Work instructions:
Would you print the records below from the first line through the line containing "limón (amarillo) 490,496,62,72", skipping the pictures?

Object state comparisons
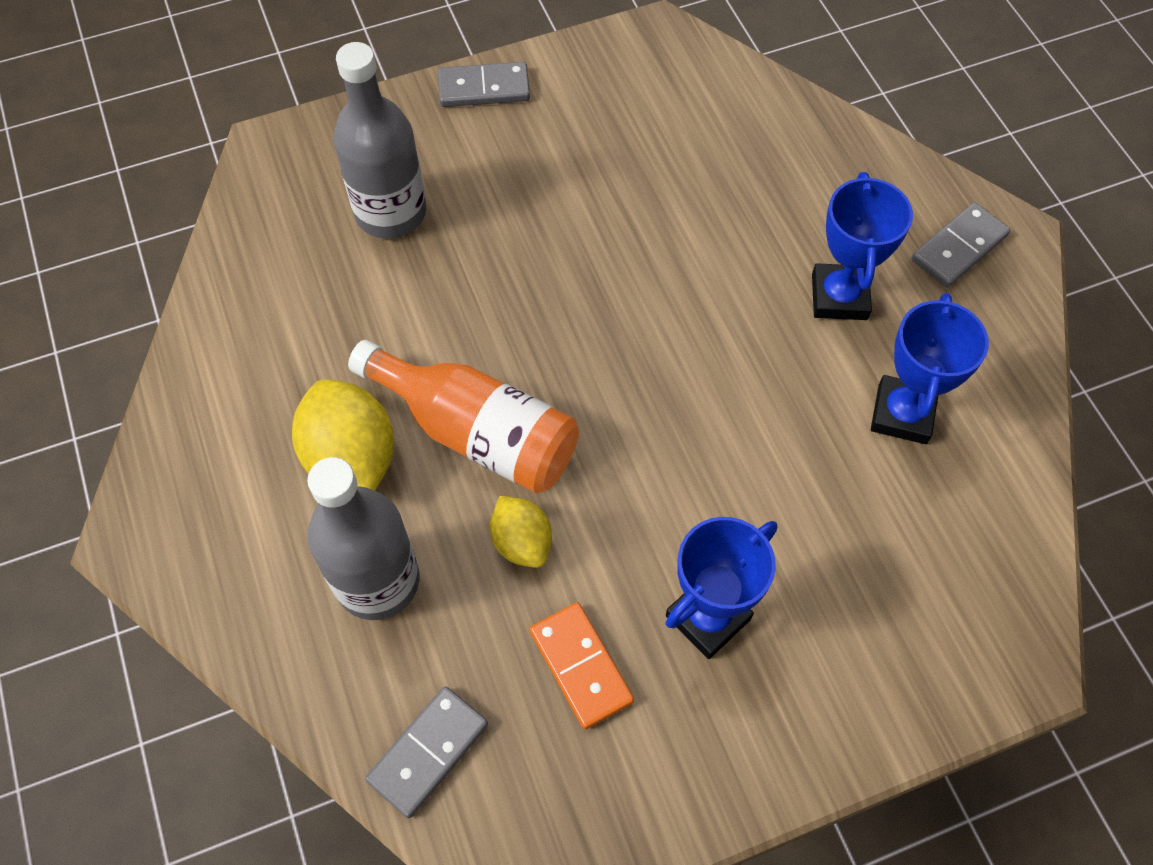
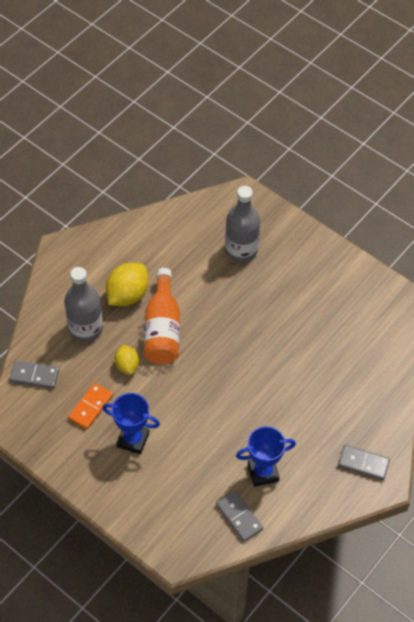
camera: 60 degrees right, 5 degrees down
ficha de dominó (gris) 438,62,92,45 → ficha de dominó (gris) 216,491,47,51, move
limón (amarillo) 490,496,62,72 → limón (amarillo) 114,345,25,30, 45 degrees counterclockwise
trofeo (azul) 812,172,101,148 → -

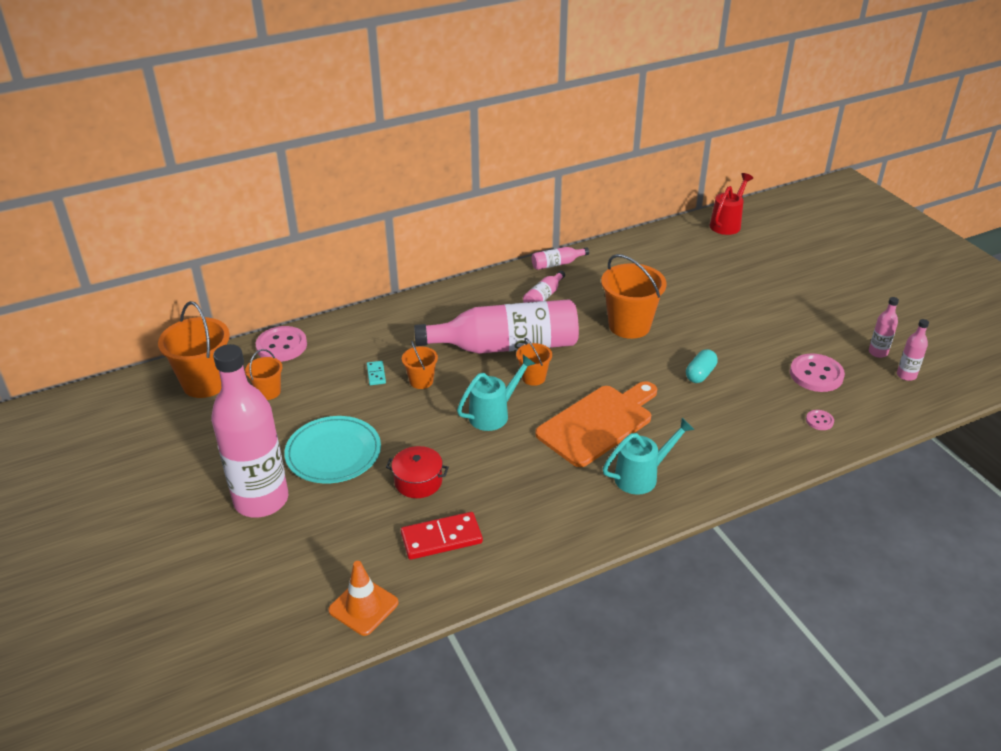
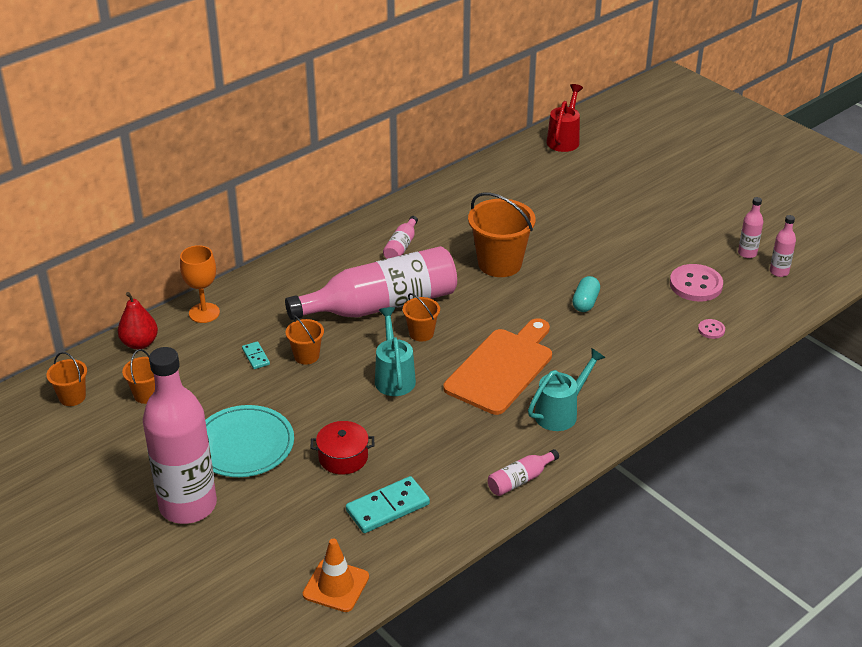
camera: 15 degrees left, 0 degrees up
balde (naranja) 158,301,72,97 → balde (naranja) 46,352,41,54, x0.53
botón (rosa) 255,326,52,36 → pera (rojo) 118,292,40,57
ficha de dominó (rojo) 401,512,82,48 → ficha de dominó (turquesa) 346,476,84,57
regadera (turquesa) 457,355,79,76 → regadera (turquesa) 375,307,41,89, 45 degrees counterclockwise
botella (rosa) 532,247,57,23 → botella (rosa) 488,449,71,47, move
- → copa (naranja) 180,245,40,78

Answer below:
camera: 60 degrees right, 5 degrees down
ficha de dominó (gris) 438,62,92,45 → ficha de dominó (gris) 216,491,47,51, move
limón (amarillo) 490,496,62,72 → limón (amarillo) 114,345,25,30, 45 degrees counterclockwise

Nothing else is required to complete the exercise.